> _Task directions_: Exactly the lines from the beginning of the records to the line with "none -> white brick F6 level 1", both ends included, are to be given again, and pictures are to be left out.

> _Exercise data_:
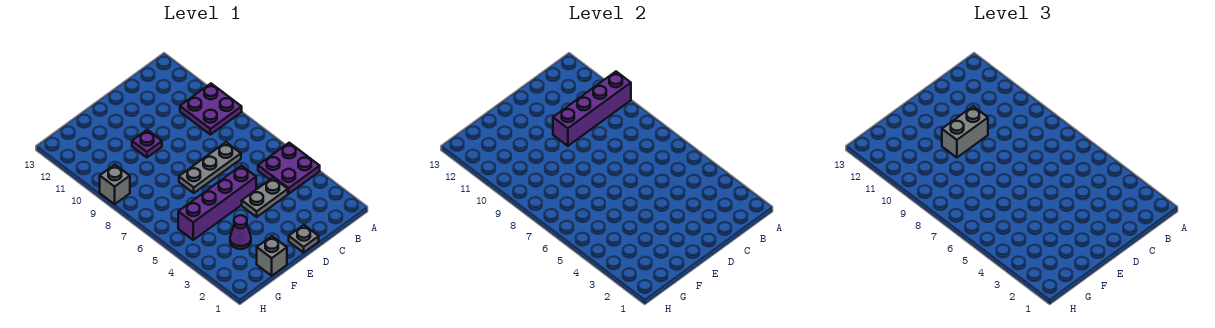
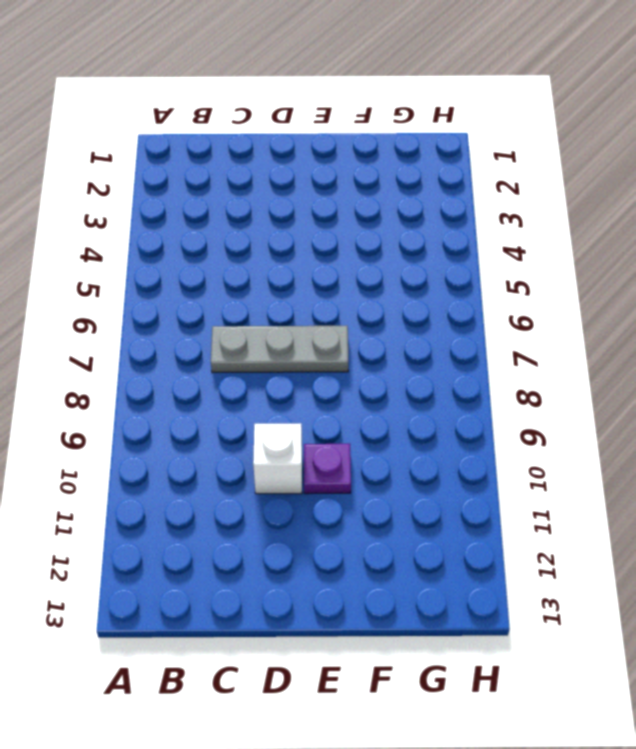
white brick D10 level 1 -> none
none -> purple plate A4:B5 level 1
none -> purple plate A9:B10 level 1
none -> grey plate C4:D4 level 1

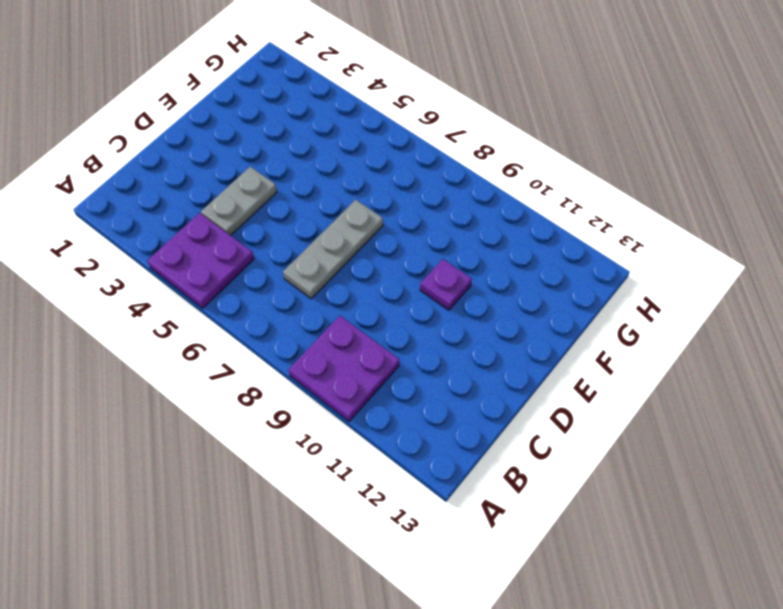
none -> grey plate D1 level 1
none -> purple brick D5:G5 level 1
none -> grey brick F1 level 1

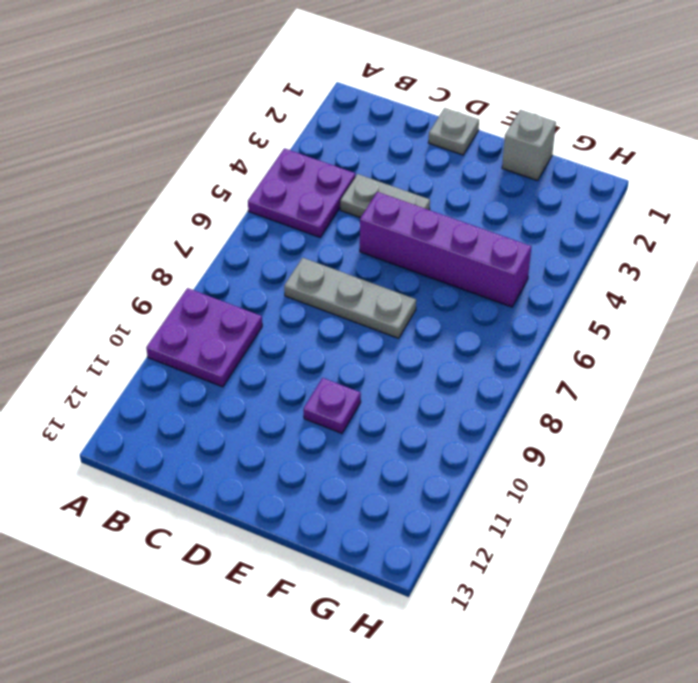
none -> purple cone F3 level 1
none -> grey brick H9 level 1
none -> purple brick A10:D10 level 2

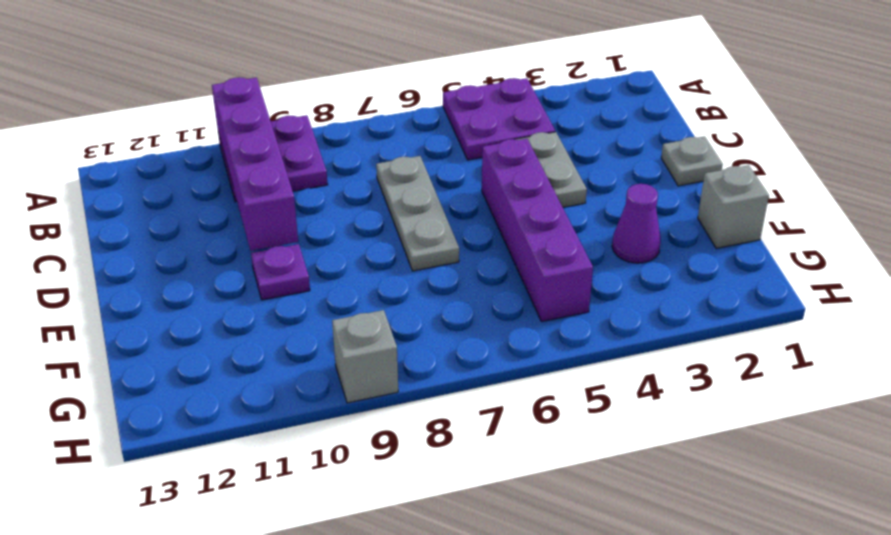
none -> grey brick D10:E10 level 3

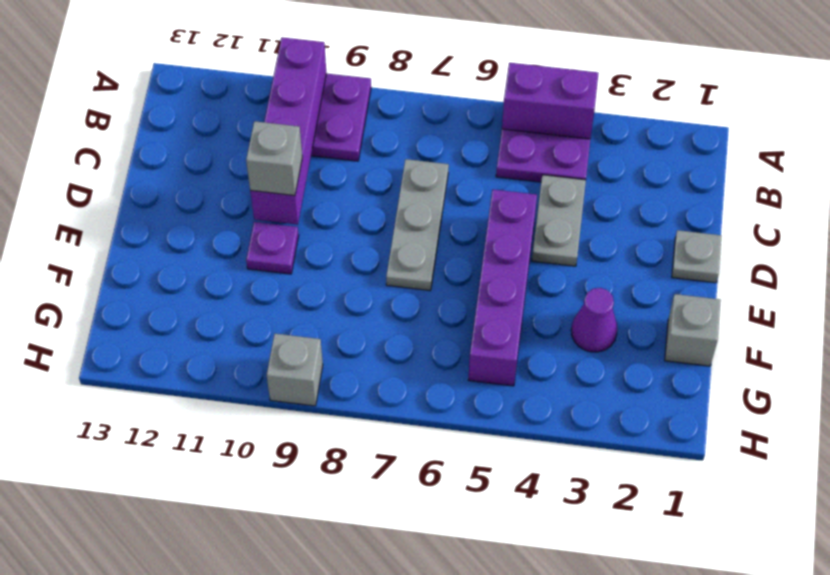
purple brick A4:A5 level 2 -> none
grey brick D10 level 3 -> grey brick D10:E10 level 3

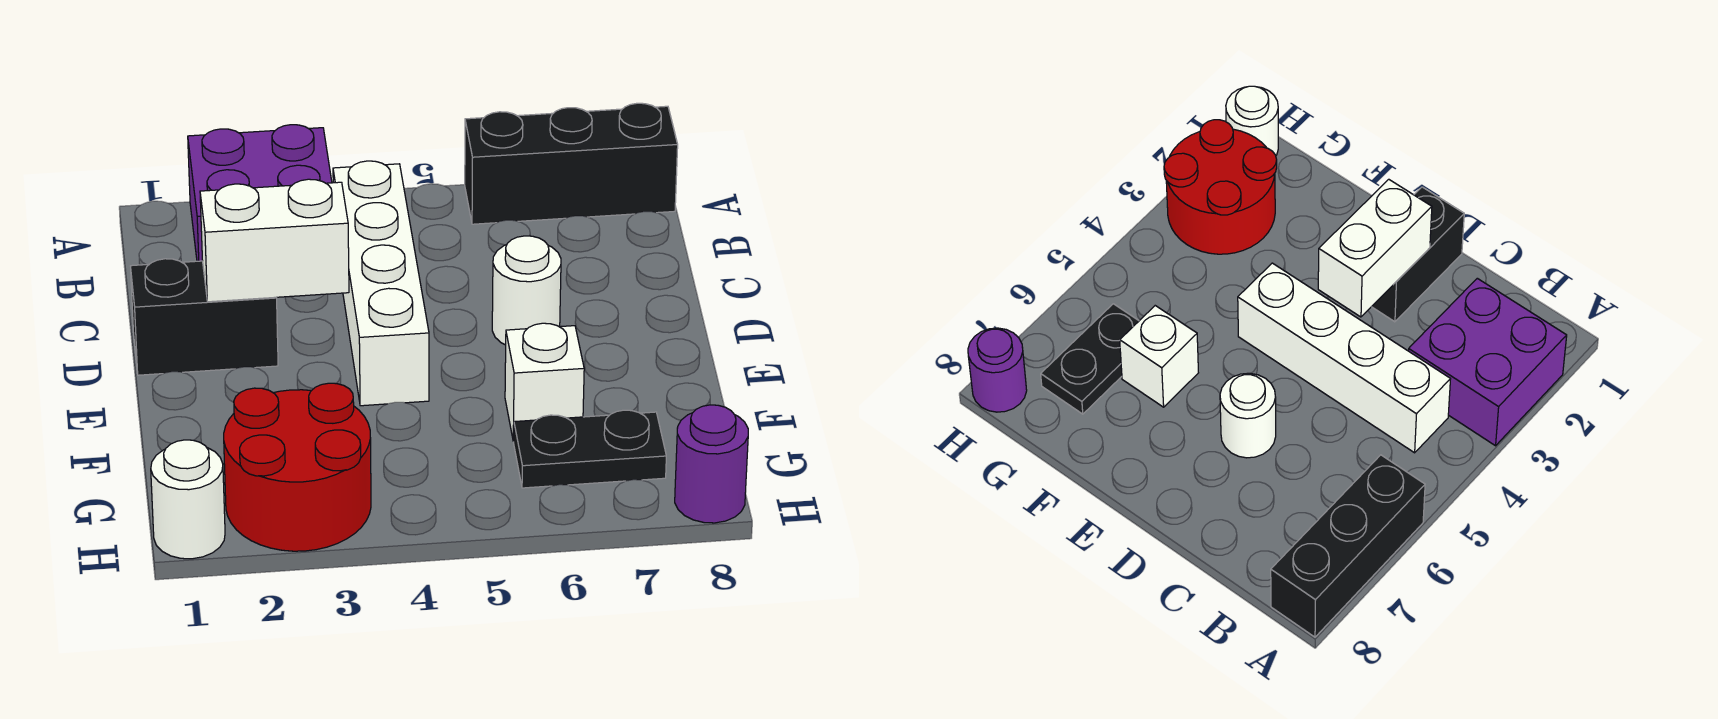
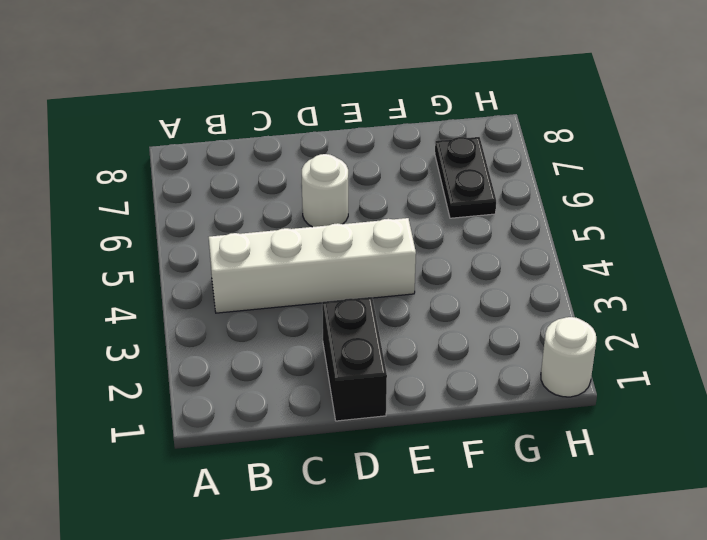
none -> purple brick A2:B3 level 1
none -> black brick A6:A8 level 1

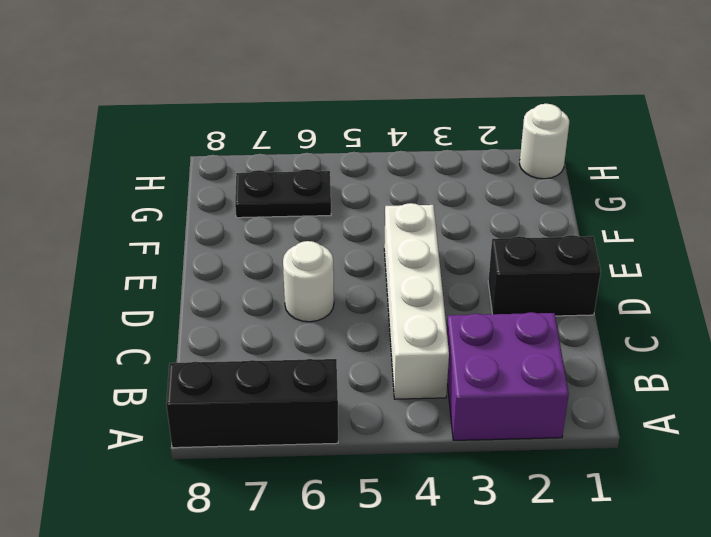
none -> white brick F6 level 1
none -> red round brick G2:H3 level 1

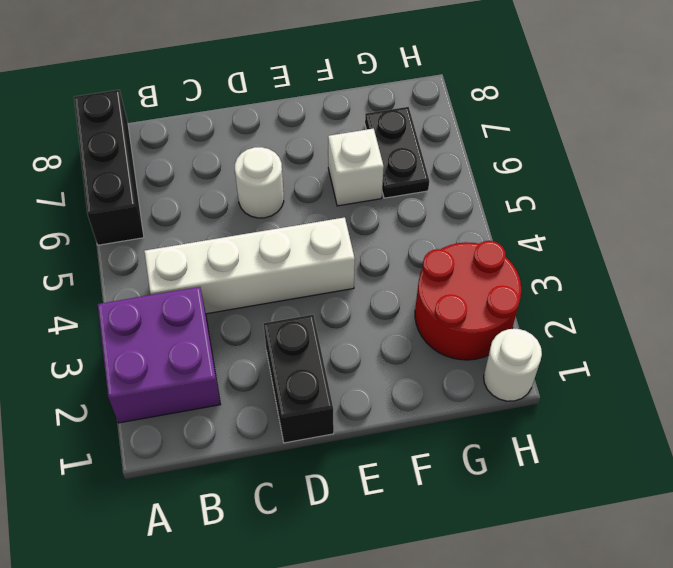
none -> purple round brick H8 level 1
none -> white brick D2:D3 level 2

> _Exercise answer_:
white brick D10 level 1 -> none
none -> purple plate A4:B5 level 1
none -> purple plate A9:B10 level 1
none -> grey plate C4:D4 level 1

none -> grey plate D1 level 1
none -> purple brick D5:G5 level 1
none -> grey brick F1 level 1

none -> purple cone F3 level 1
none -> grey brick H9 level 1
none -> purple brick A10:D10 level 2

none -> grey brick D10:E10 level 3

purple brick A4:A5 level 2 -> none
grey brick D10 level 3 -> grey brick D10:E10 level 3

none -> purple brick A2:B3 level 1
none -> black brick A6:A8 level 1

none -> white brick F6 level 1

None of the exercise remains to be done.